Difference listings

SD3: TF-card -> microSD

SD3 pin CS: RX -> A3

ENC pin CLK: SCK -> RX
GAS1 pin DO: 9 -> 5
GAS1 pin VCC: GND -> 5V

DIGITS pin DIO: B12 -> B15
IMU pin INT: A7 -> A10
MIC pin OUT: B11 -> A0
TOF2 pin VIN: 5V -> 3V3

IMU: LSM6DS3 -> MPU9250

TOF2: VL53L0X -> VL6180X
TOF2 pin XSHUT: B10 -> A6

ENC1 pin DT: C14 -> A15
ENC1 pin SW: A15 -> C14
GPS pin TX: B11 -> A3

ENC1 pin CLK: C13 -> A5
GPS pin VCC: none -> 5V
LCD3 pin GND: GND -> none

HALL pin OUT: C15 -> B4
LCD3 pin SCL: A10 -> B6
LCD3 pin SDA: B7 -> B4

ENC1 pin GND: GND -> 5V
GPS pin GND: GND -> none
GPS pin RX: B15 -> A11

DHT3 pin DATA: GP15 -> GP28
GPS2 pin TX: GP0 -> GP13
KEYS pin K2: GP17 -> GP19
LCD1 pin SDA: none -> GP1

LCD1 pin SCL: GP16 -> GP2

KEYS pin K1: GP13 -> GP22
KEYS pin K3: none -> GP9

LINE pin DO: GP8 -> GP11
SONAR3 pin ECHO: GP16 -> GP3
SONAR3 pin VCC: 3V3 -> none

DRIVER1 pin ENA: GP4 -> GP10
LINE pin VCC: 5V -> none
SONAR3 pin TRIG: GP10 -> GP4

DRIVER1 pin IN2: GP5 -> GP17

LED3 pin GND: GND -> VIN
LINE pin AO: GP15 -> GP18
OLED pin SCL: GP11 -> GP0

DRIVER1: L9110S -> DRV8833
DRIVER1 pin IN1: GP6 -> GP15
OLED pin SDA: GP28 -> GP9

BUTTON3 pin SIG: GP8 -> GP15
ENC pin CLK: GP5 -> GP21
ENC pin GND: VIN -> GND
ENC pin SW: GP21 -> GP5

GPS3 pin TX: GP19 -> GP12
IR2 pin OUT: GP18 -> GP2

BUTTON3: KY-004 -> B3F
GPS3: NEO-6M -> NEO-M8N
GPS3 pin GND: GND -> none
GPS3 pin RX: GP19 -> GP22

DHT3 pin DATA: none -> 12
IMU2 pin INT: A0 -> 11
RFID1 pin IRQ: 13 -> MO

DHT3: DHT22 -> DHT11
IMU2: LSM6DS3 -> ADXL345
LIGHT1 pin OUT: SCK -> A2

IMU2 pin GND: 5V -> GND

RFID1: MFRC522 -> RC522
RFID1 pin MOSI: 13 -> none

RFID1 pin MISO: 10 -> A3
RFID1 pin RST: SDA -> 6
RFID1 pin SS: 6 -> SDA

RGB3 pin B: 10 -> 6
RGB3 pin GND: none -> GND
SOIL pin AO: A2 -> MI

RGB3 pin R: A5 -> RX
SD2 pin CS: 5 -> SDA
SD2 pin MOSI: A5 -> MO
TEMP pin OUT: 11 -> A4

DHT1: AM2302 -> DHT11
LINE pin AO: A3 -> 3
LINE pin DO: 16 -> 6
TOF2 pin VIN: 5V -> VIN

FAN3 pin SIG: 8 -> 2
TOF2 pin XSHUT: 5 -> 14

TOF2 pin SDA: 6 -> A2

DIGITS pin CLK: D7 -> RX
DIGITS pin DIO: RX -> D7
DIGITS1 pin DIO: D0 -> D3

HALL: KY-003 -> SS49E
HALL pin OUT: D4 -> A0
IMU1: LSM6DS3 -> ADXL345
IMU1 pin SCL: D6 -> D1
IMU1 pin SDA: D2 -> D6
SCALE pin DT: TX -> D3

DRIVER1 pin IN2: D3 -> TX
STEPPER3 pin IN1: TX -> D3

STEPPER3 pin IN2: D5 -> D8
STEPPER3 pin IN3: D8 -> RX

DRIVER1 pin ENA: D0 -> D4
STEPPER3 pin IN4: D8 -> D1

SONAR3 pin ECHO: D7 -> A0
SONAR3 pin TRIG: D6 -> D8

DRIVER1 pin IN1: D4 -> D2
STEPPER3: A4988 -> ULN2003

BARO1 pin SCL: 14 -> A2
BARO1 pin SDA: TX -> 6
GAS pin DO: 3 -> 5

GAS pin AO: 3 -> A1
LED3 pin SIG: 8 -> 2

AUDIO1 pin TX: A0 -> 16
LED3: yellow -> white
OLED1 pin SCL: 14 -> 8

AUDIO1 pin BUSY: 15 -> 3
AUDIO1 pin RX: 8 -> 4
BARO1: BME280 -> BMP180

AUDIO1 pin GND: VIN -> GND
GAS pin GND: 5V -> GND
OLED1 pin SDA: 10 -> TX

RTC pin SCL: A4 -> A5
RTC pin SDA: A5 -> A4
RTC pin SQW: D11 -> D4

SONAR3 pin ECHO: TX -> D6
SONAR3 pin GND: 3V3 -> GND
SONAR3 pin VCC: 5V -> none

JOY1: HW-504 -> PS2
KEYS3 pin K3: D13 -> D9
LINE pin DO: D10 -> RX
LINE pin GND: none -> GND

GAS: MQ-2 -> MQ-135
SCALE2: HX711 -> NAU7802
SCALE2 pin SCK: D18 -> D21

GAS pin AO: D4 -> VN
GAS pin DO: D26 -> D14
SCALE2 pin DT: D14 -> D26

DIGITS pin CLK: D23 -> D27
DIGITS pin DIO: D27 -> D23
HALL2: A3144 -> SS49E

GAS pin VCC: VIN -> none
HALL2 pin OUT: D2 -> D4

TASK REQUIREMENTS: Print, exactly and only, the lines running from the one with "STEPPER3 pin IN3: D8 -> RX" to the end of the data above.

PROBLEM SOLUTION:
STEPPER3 pin IN3: D8 -> RX

DRIVER1 pin ENA: D0 -> D4
STEPPER3 pin IN4: D8 -> D1

SONAR3 pin ECHO: D7 -> A0
SONAR3 pin TRIG: D6 -> D8

DRIVER1 pin IN1: D4 -> D2
STEPPER3: A4988 -> ULN2003

BARO1 pin SCL: 14 -> A2
BARO1 pin SDA: TX -> 6
GAS pin DO: 3 -> 5

GAS pin AO: 3 -> A1
LED3 pin SIG: 8 -> 2

AUDIO1 pin TX: A0 -> 16
LED3: yellow -> white
OLED1 pin SCL: 14 -> 8

AUDIO1 pin BUSY: 15 -> 3
AUDIO1 pin RX: 8 -> 4
BARO1: BME280 -> BMP180

AUDIO1 pin GND: VIN -> GND
GAS pin GND: 5V -> GND
OLED1 pin SDA: 10 -> TX

RTC pin SCL: A4 -> A5
RTC pin SDA: A5 -> A4
RTC pin SQW: D11 -> D4

SONAR3 pin ECHO: TX -> D6
SONAR3 pin GND: 3V3 -> GND
SONAR3 pin VCC: 5V -> none

JOY1: HW-504 -> PS2
KEYS3 pin K3: D13 -> D9
LINE pin DO: D10 -> RX
LINE pin GND: none -> GND

GAS: MQ-2 -> MQ-135
SCALE2: HX711 -> NAU7802
SCALE2 pin SCK: D18 -> D21

GAS pin AO: D4 -> VN
GAS pin DO: D26 -> D14
SCALE2 pin DT: D14 -> D26

DIGITS pin CLK: D23 -> D27
DIGITS pin DIO: D27 -> D23
HALL2: A3144 -> SS49E

GAS pin VCC: VIN -> none
HALL2 pin OUT: D2 -> D4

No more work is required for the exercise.